BEGIN Given records

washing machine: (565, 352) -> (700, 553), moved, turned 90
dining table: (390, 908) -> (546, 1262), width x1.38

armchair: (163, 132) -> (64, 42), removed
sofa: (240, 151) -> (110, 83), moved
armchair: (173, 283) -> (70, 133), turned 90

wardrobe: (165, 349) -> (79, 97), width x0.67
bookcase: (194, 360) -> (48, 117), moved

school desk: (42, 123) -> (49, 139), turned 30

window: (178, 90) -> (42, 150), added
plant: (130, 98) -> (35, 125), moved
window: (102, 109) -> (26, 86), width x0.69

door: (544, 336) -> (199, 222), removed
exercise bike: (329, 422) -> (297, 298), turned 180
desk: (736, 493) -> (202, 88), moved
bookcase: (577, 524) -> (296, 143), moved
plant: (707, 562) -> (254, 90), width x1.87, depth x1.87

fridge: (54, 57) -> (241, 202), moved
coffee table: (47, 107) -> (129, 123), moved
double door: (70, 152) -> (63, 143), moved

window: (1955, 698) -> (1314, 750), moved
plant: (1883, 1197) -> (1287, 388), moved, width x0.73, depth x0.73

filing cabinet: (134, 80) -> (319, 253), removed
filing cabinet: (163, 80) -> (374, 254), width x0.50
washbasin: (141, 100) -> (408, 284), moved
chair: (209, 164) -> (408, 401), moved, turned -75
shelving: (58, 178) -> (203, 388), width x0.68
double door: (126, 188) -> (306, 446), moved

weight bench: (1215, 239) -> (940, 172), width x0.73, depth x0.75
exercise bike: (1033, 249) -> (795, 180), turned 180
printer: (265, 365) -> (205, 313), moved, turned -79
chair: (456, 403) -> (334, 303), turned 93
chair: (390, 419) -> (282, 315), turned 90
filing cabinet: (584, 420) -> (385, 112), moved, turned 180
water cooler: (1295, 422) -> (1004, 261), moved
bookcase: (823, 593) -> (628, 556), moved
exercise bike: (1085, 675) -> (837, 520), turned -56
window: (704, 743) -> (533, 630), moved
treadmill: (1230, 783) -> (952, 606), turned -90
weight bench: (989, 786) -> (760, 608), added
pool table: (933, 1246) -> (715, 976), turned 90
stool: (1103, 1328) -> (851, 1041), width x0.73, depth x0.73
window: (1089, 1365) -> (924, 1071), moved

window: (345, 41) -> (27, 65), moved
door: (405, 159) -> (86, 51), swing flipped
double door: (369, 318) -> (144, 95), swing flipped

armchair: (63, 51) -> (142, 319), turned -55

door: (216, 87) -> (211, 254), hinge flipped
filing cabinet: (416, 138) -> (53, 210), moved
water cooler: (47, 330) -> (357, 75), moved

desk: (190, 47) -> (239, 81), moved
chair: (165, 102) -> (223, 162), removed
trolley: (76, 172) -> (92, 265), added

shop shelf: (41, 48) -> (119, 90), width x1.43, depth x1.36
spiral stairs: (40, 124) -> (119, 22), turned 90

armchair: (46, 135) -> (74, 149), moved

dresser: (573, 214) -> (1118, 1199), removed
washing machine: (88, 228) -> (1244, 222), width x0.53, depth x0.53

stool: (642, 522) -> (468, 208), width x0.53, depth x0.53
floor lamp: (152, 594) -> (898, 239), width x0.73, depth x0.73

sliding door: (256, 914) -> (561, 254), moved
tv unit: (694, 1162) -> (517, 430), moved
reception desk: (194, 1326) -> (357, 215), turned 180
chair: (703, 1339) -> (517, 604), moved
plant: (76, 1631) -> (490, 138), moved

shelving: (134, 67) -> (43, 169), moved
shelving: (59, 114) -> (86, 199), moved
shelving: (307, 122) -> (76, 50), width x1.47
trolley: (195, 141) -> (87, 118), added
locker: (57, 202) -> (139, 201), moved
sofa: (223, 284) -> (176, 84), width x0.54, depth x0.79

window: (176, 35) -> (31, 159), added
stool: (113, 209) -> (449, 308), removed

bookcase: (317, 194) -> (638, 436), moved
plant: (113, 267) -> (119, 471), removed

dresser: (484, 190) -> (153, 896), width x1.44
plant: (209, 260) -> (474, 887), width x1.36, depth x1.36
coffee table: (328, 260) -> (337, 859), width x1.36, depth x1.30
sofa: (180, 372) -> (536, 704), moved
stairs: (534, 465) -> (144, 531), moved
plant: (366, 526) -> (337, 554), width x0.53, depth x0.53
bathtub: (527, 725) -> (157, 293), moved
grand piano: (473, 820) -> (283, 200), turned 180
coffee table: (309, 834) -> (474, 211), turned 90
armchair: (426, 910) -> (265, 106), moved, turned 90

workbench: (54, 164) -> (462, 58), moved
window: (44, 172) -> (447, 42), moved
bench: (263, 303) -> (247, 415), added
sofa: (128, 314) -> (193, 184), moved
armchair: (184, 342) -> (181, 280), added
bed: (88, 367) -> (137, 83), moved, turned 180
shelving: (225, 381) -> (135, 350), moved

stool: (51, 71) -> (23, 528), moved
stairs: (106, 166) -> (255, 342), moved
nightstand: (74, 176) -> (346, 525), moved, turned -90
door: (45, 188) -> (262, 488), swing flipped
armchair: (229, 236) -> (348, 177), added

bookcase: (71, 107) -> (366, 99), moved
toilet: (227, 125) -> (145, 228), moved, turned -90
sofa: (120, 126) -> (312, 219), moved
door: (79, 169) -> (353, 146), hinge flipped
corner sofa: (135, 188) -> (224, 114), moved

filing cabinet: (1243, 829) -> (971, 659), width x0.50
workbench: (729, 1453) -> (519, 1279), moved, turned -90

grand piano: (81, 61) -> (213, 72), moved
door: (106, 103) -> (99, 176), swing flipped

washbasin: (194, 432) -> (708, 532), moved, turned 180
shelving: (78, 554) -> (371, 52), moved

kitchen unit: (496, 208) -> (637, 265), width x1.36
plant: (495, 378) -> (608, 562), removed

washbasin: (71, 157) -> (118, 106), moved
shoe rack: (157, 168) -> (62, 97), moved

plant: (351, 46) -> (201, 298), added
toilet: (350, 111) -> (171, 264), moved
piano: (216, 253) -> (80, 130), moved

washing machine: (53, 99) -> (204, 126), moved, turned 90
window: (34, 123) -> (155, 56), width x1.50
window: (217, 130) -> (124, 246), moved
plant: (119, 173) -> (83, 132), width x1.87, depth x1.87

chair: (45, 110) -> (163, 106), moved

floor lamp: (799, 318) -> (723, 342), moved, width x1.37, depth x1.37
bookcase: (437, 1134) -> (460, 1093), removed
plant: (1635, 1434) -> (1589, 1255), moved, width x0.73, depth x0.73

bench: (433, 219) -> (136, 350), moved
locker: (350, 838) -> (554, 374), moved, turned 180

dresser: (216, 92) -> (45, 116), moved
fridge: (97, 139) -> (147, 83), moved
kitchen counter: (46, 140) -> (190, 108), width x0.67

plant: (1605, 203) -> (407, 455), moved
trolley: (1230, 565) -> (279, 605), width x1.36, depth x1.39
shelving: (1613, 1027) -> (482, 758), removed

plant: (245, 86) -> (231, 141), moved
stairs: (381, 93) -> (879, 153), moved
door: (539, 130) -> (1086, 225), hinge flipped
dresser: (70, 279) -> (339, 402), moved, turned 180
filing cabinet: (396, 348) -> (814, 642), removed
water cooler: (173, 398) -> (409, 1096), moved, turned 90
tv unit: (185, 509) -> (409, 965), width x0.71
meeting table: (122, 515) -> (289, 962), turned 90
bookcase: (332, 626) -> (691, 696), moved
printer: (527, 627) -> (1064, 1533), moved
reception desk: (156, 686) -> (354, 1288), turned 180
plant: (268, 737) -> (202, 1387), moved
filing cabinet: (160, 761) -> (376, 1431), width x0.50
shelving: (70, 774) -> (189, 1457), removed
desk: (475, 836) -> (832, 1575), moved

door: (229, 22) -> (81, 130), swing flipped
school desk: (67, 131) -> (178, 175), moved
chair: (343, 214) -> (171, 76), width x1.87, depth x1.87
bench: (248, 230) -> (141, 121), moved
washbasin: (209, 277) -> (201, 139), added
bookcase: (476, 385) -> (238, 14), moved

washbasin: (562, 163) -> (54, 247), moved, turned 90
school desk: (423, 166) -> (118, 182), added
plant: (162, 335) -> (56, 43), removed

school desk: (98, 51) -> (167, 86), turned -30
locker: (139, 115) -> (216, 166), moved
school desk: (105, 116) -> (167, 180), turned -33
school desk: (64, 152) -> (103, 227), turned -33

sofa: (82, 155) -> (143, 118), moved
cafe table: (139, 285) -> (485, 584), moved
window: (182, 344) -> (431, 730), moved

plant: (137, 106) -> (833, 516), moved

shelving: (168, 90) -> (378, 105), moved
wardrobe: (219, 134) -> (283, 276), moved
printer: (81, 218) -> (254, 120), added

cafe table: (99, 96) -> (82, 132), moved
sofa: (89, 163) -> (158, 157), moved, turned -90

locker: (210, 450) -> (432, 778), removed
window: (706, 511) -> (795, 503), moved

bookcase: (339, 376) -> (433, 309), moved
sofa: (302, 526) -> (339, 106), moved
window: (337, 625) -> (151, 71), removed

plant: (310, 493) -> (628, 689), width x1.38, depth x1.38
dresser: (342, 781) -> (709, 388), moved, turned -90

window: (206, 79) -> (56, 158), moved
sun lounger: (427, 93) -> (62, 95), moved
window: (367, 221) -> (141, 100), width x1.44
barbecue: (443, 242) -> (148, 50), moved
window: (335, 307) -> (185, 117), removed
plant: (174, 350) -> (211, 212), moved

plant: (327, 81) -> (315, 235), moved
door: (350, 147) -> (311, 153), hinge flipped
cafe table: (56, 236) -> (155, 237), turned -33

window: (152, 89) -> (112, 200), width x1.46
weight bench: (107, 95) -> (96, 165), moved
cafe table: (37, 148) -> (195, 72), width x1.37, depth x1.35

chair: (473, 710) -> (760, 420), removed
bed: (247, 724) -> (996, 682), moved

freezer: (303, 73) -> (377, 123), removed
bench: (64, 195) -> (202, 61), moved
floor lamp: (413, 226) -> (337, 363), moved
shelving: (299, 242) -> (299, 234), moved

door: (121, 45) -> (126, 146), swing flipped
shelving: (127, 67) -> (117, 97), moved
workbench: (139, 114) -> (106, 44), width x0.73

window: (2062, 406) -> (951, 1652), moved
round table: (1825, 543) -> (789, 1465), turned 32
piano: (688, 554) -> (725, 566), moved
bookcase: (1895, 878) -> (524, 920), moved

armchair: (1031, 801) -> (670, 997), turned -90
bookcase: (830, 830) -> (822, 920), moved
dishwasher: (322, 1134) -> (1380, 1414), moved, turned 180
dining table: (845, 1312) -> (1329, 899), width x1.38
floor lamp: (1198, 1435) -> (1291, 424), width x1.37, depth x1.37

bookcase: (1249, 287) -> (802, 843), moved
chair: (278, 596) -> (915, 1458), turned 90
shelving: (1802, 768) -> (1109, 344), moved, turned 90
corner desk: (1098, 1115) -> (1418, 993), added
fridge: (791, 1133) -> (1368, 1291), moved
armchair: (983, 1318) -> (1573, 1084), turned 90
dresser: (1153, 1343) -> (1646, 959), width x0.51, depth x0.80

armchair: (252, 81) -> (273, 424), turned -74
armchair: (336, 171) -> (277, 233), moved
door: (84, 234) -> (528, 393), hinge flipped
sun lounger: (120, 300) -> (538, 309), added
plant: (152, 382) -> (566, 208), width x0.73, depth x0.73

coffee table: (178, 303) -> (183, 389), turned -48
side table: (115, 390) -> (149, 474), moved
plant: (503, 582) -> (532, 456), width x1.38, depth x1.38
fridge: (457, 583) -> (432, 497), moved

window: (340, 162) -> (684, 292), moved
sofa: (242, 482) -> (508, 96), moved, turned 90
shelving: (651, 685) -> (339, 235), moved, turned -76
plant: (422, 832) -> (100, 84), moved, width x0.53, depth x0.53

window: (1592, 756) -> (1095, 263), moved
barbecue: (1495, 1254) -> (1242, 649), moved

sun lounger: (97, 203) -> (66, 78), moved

END Given records

Exercise brief:
State the number of lines in the records that include the word "grand", and add nothing to it.

Solution to the exercise:
2